How to complete this task:
Only the lines below between the one holding "was: red pear" and the one holding "in_first: [386, 340]", inclusive, are to be reproduced word for word; the pictures are to be left out.

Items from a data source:
== Segment start ==

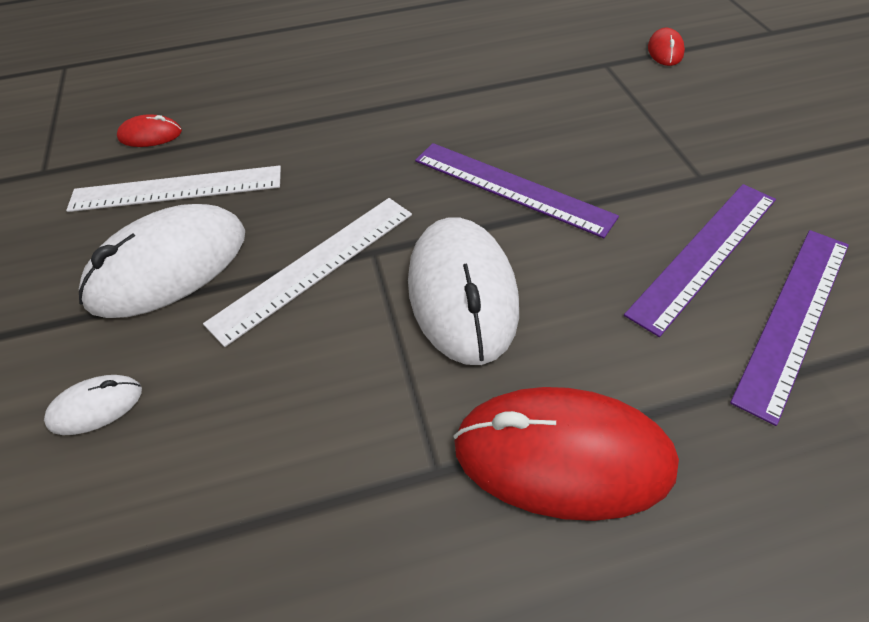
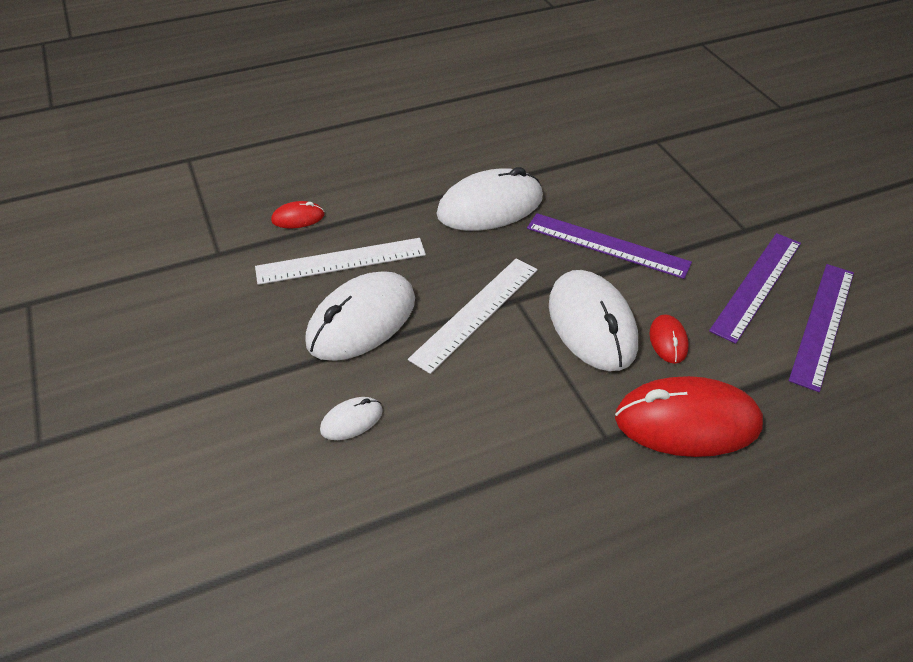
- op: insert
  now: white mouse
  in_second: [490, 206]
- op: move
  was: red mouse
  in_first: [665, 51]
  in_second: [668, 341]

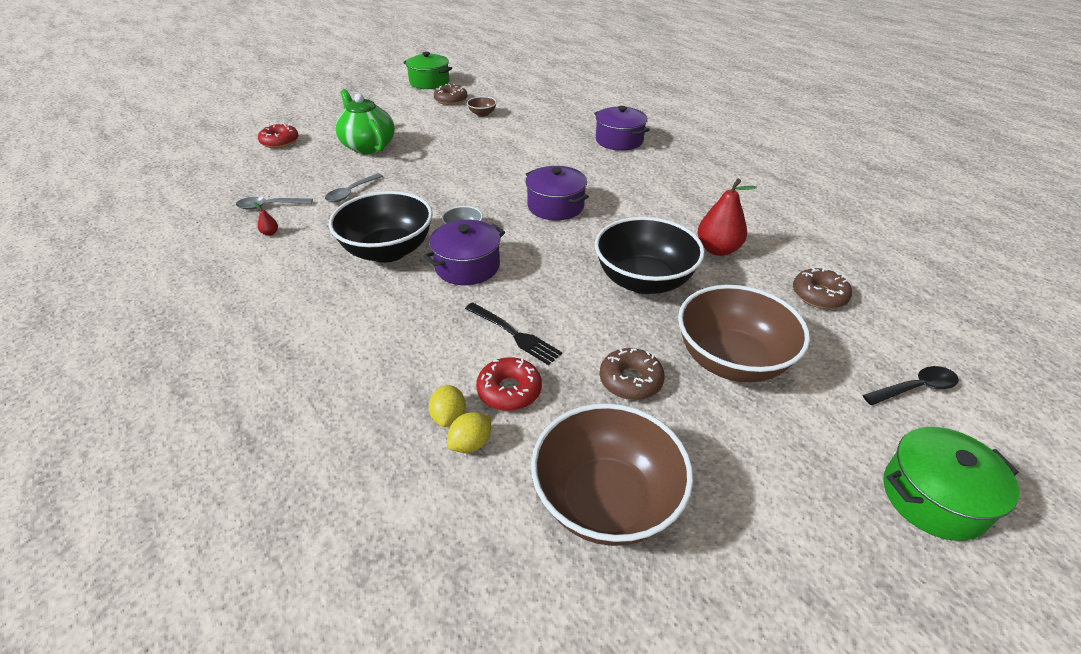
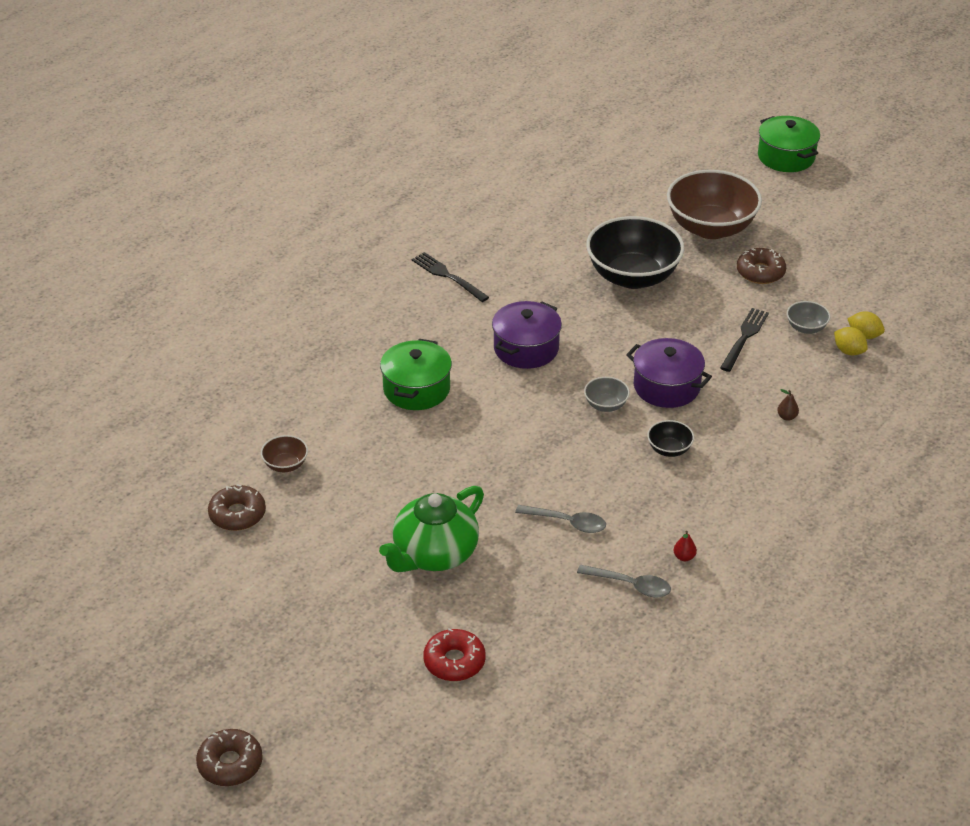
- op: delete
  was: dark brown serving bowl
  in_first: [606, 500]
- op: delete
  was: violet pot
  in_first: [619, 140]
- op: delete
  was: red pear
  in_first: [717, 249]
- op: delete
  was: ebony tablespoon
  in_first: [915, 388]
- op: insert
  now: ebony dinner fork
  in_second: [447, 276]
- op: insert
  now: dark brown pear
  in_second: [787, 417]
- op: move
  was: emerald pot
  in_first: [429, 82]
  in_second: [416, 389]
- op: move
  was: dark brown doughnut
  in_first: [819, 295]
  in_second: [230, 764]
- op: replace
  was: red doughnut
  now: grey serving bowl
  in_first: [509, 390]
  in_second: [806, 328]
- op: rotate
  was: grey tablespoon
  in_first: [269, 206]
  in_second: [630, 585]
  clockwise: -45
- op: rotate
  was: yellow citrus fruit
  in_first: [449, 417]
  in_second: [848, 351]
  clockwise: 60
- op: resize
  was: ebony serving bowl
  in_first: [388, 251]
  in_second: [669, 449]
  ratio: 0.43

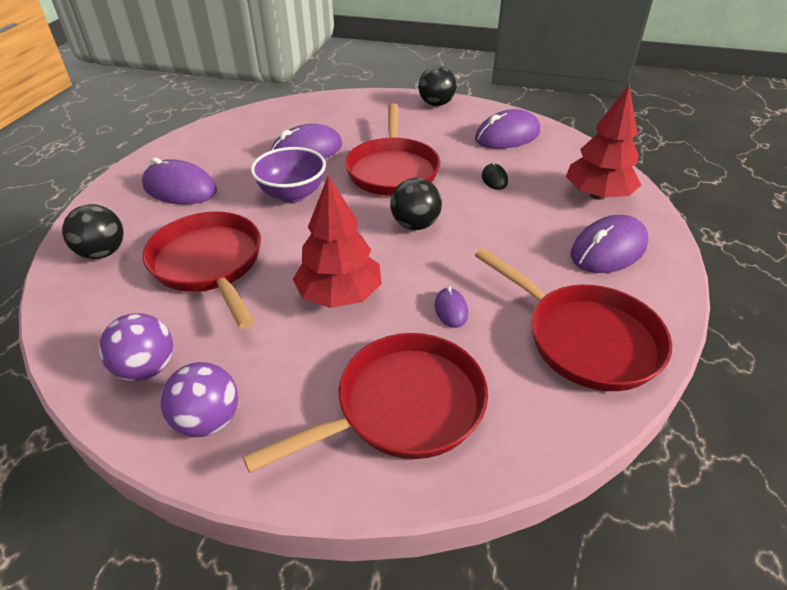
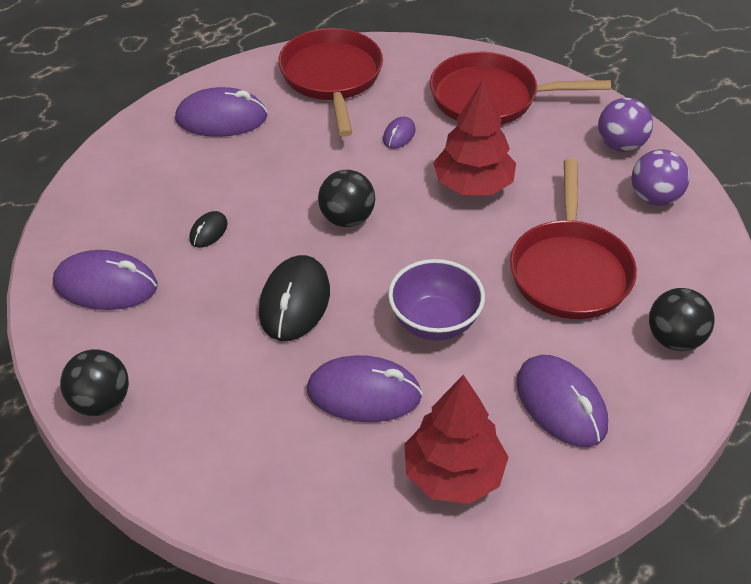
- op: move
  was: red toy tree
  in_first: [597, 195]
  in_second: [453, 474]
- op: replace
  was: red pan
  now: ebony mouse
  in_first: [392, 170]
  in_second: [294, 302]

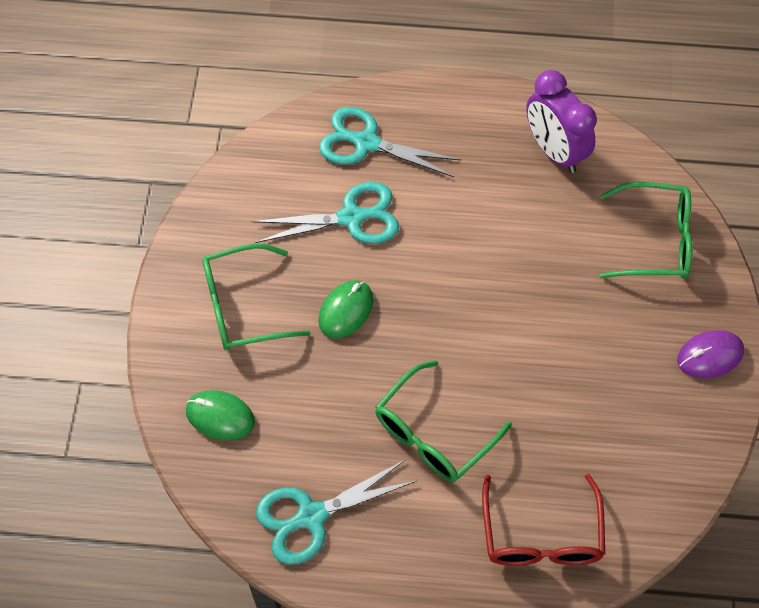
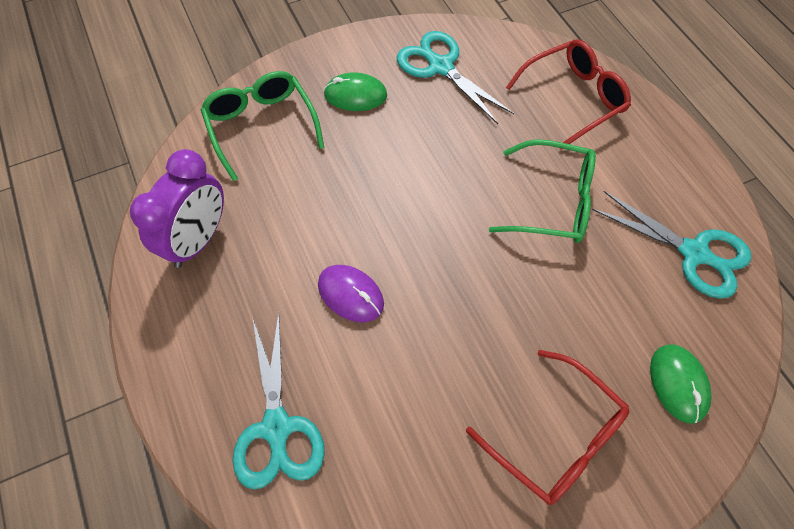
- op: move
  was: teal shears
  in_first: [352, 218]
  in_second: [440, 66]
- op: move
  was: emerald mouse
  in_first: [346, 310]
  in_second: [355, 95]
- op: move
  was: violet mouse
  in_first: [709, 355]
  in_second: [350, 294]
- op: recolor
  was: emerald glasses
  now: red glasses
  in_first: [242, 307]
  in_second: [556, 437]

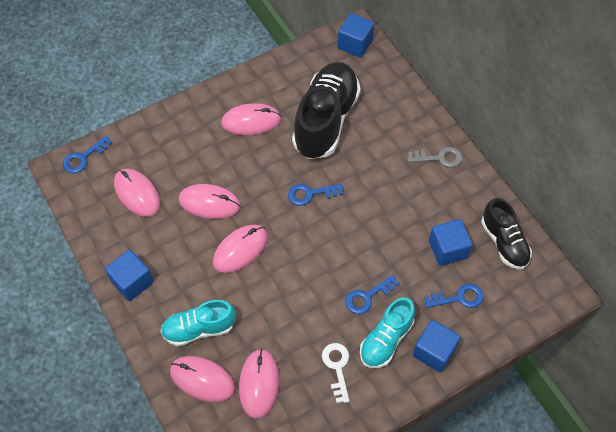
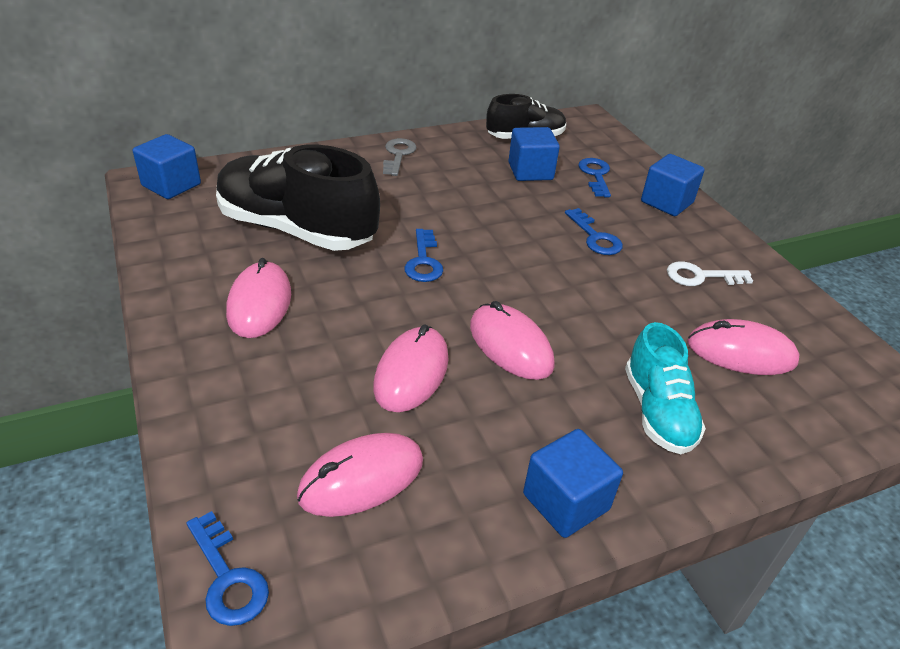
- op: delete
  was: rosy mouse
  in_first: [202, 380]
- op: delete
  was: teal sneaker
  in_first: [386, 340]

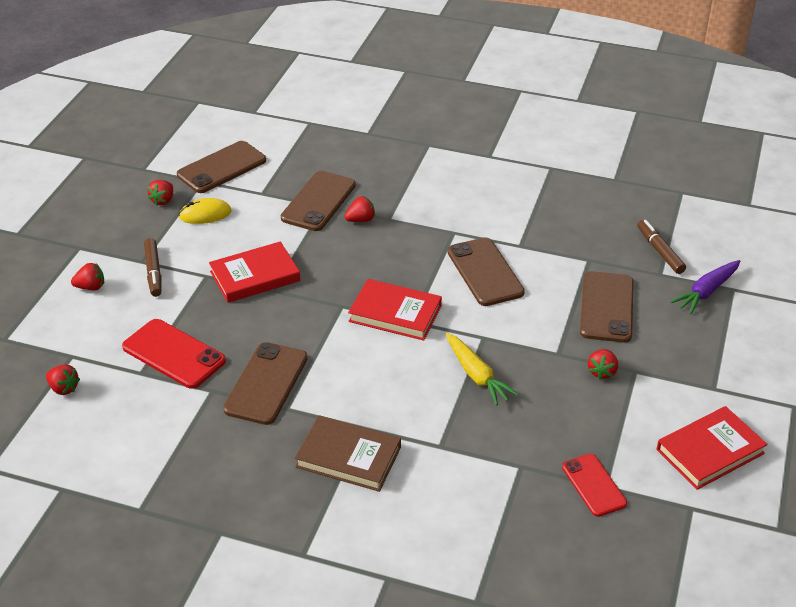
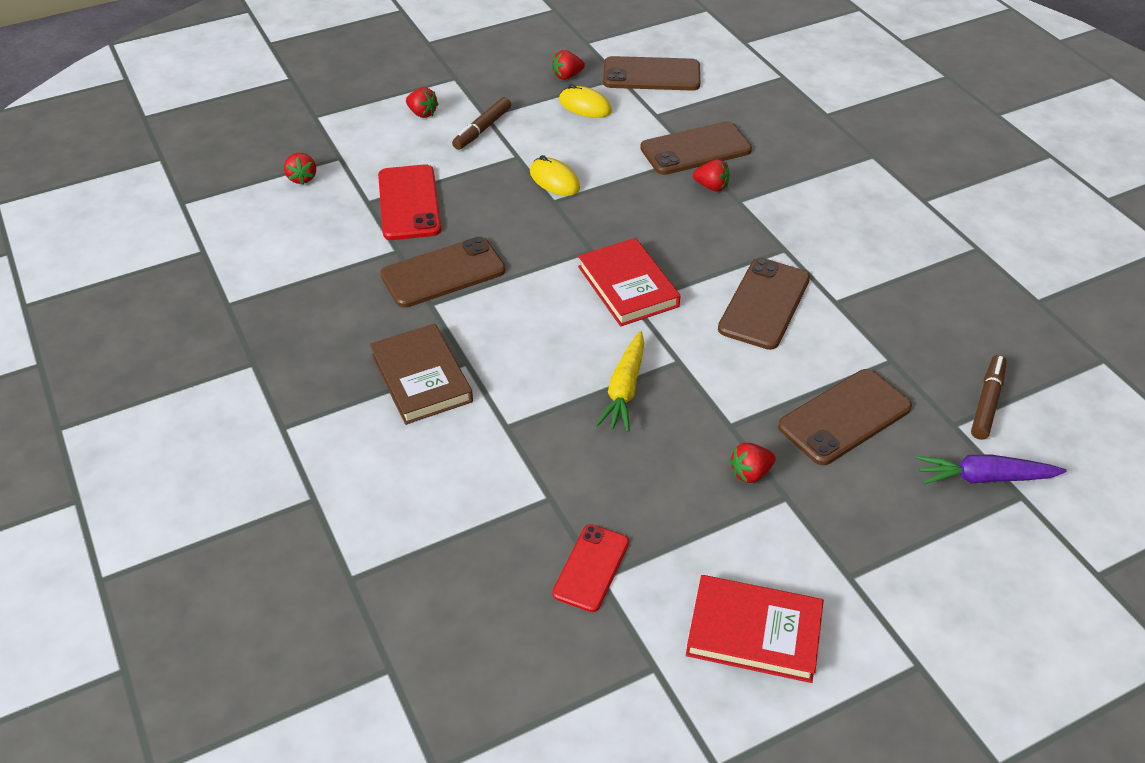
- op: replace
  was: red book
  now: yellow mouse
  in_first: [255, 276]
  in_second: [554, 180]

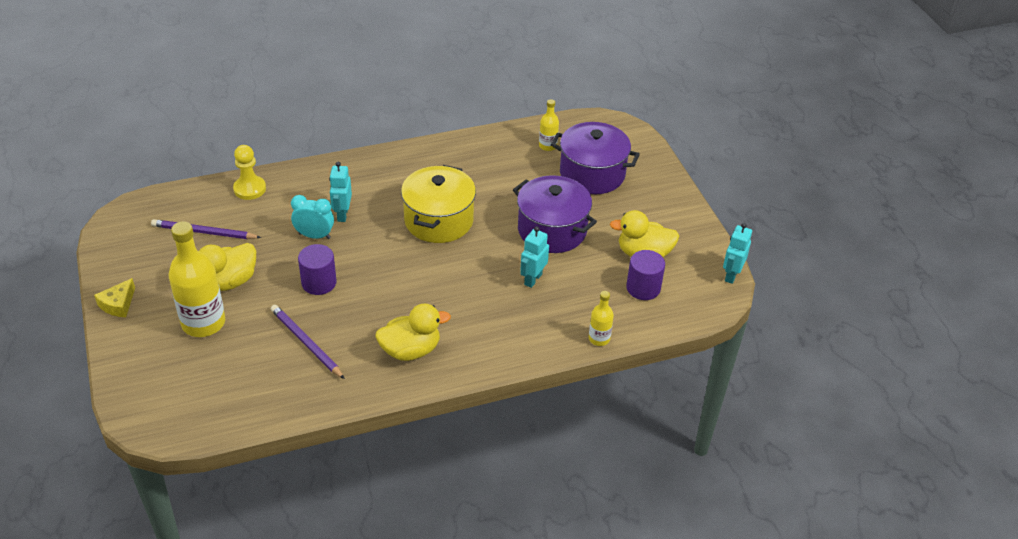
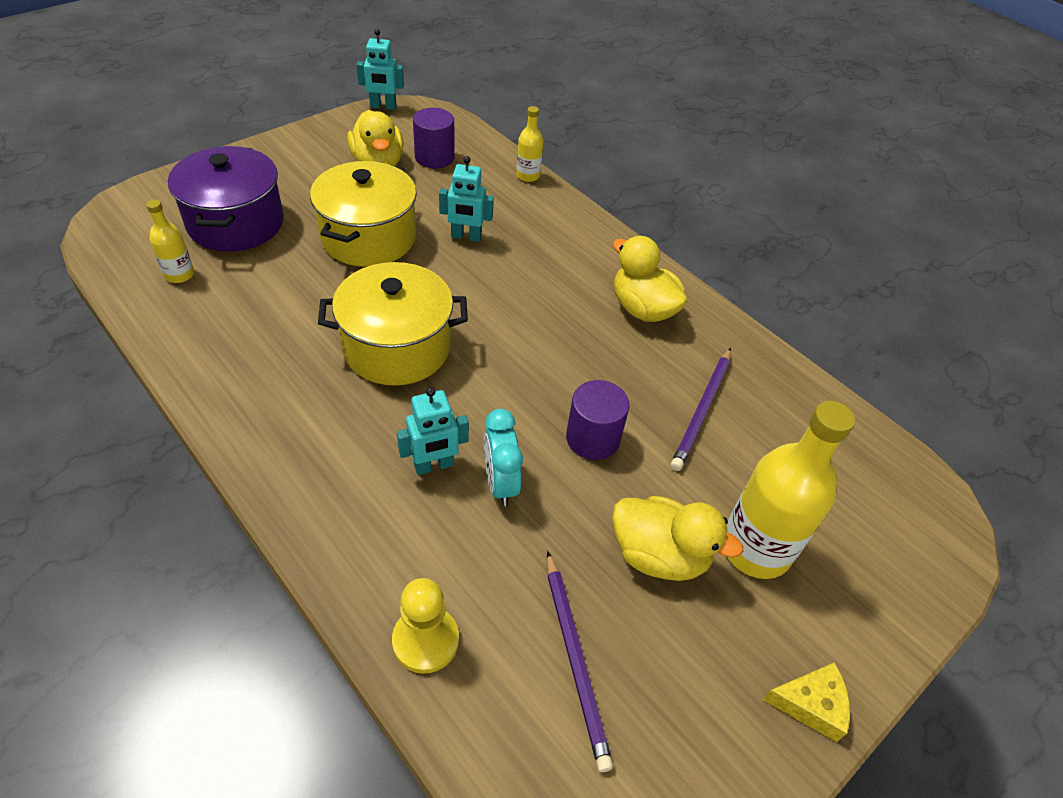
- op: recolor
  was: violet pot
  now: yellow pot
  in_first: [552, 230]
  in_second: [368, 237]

== Segment end ==

Task result:
  was: red pear
  in_first: [717, 249]
- op: delete
  was: ebony tablespoon
  in_first: [915, 388]
- op: insert
  now: ebony dinner fork
  in_second: [447, 276]
- op: insert
  now: dark brown pear
  in_second: [787, 417]
- op: move
  was: emerald pot
  in_first: [429, 82]
  in_second: [416, 389]
- op: move
  was: dark brown doughnut
  in_first: [819, 295]
  in_second: [230, 764]
- op: replace
  was: red doughnut
  now: grey serving bowl
  in_first: [509, 390]
  in_second: [806, 328]
- op: rotate
  was: grey tablespoon
  in_first: [269, 206]
  in_second: [630, 585]
  clockwise: -45
- op: rotate
  was: yellow citrus fruit
  in_first: [449, 417]
  in_second: [848, 351]
  clockwise: 60
- op: resize
  was: ebony serving bowl
  in_first: [388, 251]
  in_second: [669, 449]
  ratio: 0.43

- op: move
  was: red toy tree
  in_first: [597, 195]
  in_second: [453, 474]
- op: replace
  was: red pan
  now: ebony mouse
  in_first: [392, 170]
  in_second: [294, 302]

- op: move
  was: teal shears
  in_first: [352, 218]
  in_second: [440, 66]
- op: move
  was: emerald mouse
  in_first: [346, 310]
  in_second: [355, 95]
- op: move
  was: violet mouse
  in_first: [709, 355]
  in_second: [350, 294]
- op: recolor
  was: emerald glasses
  now: red glasses
  in_first: [242, 307]
  in_second: [556, 437]

- op: delete
  was: rosy mouse
  in_first: [202, 380]
- op: delete
  was: teal sneaker
  in_first: [386, 340]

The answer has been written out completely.